Remote sensing object lists

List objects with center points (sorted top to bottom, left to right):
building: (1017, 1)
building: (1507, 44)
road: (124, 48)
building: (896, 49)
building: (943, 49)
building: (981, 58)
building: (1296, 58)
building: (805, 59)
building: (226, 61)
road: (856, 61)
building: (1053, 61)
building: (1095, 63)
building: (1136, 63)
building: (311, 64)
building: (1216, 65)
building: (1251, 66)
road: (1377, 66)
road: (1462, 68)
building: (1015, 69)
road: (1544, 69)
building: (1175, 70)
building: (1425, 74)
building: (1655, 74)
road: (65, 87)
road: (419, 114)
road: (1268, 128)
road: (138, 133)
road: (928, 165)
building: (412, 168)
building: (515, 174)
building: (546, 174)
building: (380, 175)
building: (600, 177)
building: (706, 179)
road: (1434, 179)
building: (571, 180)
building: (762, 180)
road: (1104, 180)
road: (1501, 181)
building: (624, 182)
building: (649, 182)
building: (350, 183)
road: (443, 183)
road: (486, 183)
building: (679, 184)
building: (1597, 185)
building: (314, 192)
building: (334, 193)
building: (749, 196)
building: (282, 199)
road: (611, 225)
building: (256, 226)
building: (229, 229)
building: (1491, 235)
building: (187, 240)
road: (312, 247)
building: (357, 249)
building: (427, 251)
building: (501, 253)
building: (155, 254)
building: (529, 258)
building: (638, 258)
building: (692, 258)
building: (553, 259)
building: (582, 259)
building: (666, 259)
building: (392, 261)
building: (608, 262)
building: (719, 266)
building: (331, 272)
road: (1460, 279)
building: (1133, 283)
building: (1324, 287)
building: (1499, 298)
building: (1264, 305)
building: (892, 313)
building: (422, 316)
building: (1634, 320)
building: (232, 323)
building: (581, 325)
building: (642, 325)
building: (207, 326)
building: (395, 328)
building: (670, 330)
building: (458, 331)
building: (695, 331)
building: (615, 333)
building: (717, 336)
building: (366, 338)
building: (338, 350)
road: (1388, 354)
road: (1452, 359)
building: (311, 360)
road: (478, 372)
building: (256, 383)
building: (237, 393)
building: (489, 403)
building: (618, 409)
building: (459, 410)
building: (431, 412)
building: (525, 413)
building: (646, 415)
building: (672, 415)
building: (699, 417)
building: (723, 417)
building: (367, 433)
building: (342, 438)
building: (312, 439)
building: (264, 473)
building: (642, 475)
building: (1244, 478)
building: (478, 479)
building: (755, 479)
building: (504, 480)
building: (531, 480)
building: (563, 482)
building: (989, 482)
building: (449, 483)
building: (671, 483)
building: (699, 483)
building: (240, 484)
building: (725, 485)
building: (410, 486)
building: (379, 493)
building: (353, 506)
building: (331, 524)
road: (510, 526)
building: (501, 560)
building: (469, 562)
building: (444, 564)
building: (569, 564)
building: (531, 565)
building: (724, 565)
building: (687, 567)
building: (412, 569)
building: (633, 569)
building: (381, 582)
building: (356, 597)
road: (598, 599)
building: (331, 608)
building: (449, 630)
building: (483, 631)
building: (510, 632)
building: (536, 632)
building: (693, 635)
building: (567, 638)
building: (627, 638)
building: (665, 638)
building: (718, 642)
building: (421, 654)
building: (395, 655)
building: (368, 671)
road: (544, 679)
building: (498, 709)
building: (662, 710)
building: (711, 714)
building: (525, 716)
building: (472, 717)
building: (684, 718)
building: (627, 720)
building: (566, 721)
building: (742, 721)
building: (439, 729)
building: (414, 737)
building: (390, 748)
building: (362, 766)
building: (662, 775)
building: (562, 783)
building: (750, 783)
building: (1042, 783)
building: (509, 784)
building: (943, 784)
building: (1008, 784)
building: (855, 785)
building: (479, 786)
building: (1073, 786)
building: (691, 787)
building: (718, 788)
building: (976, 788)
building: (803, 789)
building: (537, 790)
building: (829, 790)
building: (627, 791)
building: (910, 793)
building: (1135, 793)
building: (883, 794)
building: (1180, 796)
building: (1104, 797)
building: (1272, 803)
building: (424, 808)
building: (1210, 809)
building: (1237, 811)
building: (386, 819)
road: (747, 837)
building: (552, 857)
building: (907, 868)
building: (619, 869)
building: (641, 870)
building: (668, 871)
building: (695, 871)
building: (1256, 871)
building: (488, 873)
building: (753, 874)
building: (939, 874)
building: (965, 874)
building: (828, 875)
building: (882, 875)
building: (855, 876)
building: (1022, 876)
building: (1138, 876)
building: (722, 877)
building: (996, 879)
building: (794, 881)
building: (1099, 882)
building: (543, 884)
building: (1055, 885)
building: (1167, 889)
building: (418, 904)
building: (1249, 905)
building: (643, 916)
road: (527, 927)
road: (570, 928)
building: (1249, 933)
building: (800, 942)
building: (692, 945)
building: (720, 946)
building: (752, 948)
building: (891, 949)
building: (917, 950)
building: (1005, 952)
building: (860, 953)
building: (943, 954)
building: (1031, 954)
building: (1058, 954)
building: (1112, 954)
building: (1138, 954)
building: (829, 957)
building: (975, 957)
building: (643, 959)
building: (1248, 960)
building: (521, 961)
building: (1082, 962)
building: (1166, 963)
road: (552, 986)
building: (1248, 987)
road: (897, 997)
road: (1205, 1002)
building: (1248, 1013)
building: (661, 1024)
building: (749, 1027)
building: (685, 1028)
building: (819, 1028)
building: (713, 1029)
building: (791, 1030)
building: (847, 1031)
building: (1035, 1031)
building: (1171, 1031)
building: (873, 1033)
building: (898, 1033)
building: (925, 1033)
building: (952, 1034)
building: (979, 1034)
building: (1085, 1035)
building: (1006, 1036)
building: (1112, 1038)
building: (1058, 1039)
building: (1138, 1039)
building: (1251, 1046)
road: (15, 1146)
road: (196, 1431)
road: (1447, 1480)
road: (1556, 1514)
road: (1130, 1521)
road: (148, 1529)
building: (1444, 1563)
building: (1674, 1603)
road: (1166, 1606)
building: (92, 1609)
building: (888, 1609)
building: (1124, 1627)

▶ _Exercise_: Repeat the entries. Keep each one exactly as written.

▶ _Written solution_:
List objects with center points (sorted top to bottom, left to right):
building: (1017, 1)
building: (1507, 44)
road: (124, 48)
building: (896, 49)
building: (943, 49)
building: (981, 58)
building: (1296, 58)
building: (805, 59)
building: (226, 61)
road: (856, 61)
building: (1053, 61)
building: (1095, 63)
building: (1136, 63)
building: (311, 64)
building: (1216, 65)
building: (1251, 66)
road: (1377, 66)
road: (1462, 68)
building: (1015, 69)
road: (1544, 69)
building: (1175, 70)
building: (1425, 74)
building: (1655, 74)
road: (65, 87)
road: (419, 114)
road: (1268, 128)
road: (138, 133)
road: (928, 165)
building: (412, 168)
building: (515, 174)
building: (546, 174)
building: (380, 175)
building: (600, 177)
building: (706, 179)
road: (1434, 179)
building: (571, 180)
building: (762, 180)
road: (1104, 180)
road: (1501, 181)
building: (624, 182)
building: (649, 182)
building: (350, 183)
road: (443, 183)
road: (486, 183)
building: (679, 184)
building: (1597, 185)
building: (314, 192)
building: (334, 193)
building: (749, 196)
building: (282, 199)
road: (611, 225)
building: (256, 226)
building: (229, 229)
building: (1491, 235)
building: (187, 240)
road: (312, 247)
building: (357, 249)
building: (427, 251)
building: (501, 253)
building: (155, 254)
building: (529, 258)
building: (638, 258)
building: (692, 258)
building: (553, 259)
building: (582, 259)
building: (666, 259)
building: (392, 261)
building: (608, 262)
building: (719, 266)
building: (331, 272)
road: (1460, 279)
building: (1133, 283)
building: (1324, 287)
building: (1499, 298)
building: (1264, 305)
building: (892, 313)
building: (422, 316)
building: (1634, 320)
building: (232, 323)
building: (581, 325)
building: (642, 325)
building: (207, 326)
building: (395, 328)
building: (670, 330)
building: (458, 331)
building: (695, 331)
building: (615, 333)
building: (717, 336)
building: (366, 338)
building: (338, 350)
road: (1388, 354)
road: (1452, 359)
building: (311, 360)
road: (478, 372)
building: (256, 383)
building: (237, 393)
building: (489, 403)
building: (618, 409)
building: (459, 410)
building: (431, 412)
building: (525, 413)
building: (646, 415)
building: (672, 415)
building: (699, 417)
building: (723, 417)
building: (367, 433)
building: (342, 438)
building: (312, 439)
building: (264, 473)
building: (642, 475)
building: (1244, 478)
building: (478, 479)
building: (755, 479)
building: (504, 480)
building: (531, 480)
building: (563, 482)
building: (989, 482)
building: (449, 483)
building: (671, 483)
building: (699, 483)
building: (240, 484)
building: (725, 485)
building: (410, 486)
building: (379, 493)
building: (353, 506)
building: (331, 524)
road: (510, 526)
building: (501, 560)
building: (469, 562)
building: (444, 564)
building: (569, 564)
building: (531, 565)
building: (724, 565)
building: (687, 567)
building: (412, 569)
building: (633, 569)
building: (381, 582)
building: (356, 597)
road: (598, 599)
building: (331, 608)
building: (449, 630)
building: (483, 631)
building: (510, 632)
building: (536, 632)
building: (693, 635)
building: (567, 638)
building: (627, 638)
building: (665, 638)
building: (718, 642)
building: (421, 654)
building: (395, 655)
building: (368, 671)
road: (544, 679)
building: (498, 709)
building: (662, 710)
building: (711, 714)
building: (525, 716)
building: (472, 717)
building: (684, 718)
building: (627, 720)
building: (566, 721)
building: (742, 721)
building: (439, 729)
building: (414, 737)
building: (390, 748)
building: (362, 766)
building: (662, 775)
building: (562, 783)
building: (750, 783)
building: (1042, 783)
building: (509, 784)
building: (943, 784)
building: (1008, 784)
building: (855, 785)
building: (479, 786)
building: (1073, 786)
building: (691, 787)
building: (718, 788)
building: (976, 788)
building: (803, 789)
building: (537, 790)
building: (829, 790)
building: (627, 791)
building: (910, 793)
building: (1135, 793)
building: (883, 794)
building: (1180, 796)
building: (1104, 797)
building: (1272, 803)
building: (424, 808)
building: (1210, 809)
building: (1237, 811)
building: (386, 819)
road: (747, 837)
building: (552, 857)
building: (907, 868)
building: (619, 869)
building: (641, 870)
building: (668, 871)
building: (695, 871)
building: (1256, 871)
building: (488, 873)
building: (753, 874)
building: (939, 874)
building: (965, 874)
building: (828, 875)
building: (882, 875)
building: (855, 876)
building: (1022, 876)
building: (1138, 876)
building: (722, 877)
building: (996, 879)
building: (794, 881)
building: (1099, 882)
building: (543, 884)
building: (1055, 885)
building: (1167, 889)
building: (418, 904)
building: (1249, 905)
building: (643, 916)
road: (527, 927)
road: (570, 928)
building: (1249, 933)
building: (800, 942)
building: (692, 945)
building: (720, 946)
building: (752, 948)
building: (891, 949)
building: (917, 950)
building: (1005, 952)
building: (860, 953)
building: (943, 954)
building: (1031, 954)
building: (1058, 954)
building: (1112, 954)
building: (1138, 954)
building: (829, 957)
building: (975, 957)
building: (643, 959)
building: (1248, 960)
building: (521, 961)
building: (1082, 962)
building: (1166, 963)
road: (552, 986)
building: (1248, 987)
road: (897, 997)
road: (1205, 1002)
building: (1248, 1013)
building: (661, 1024)
building: (749, 1027)
building: (685, 1028)
building: (819, 1028)
building: (713, 1029)
building: (791, 1030)
building: (847, 1031)
building: (1035, 1031)
building: (1171, 1031)
building: (873, 1033)
building: (898, 1033)
building: (925, 1033)
building: (952, 1034)
building: (979, 1034)
building: (1085, 1035)
building: (1006, 1036)
building: (1112, 1038)
building: (1058, 1039)
building: (1138, 1039)
building: (1251, 1046)
road: (15, 1146)
road: (196, 1431)
road: (1447, 1480)
road: (1556, 1514)
road: (1130, 1521)
road: (148, 1529)
building: (1444, 1563)
building: (1674, 1603)
road: (1166, 1606)
building: (92, 1609)
building: (888, 1609)
building: (1124, 1627)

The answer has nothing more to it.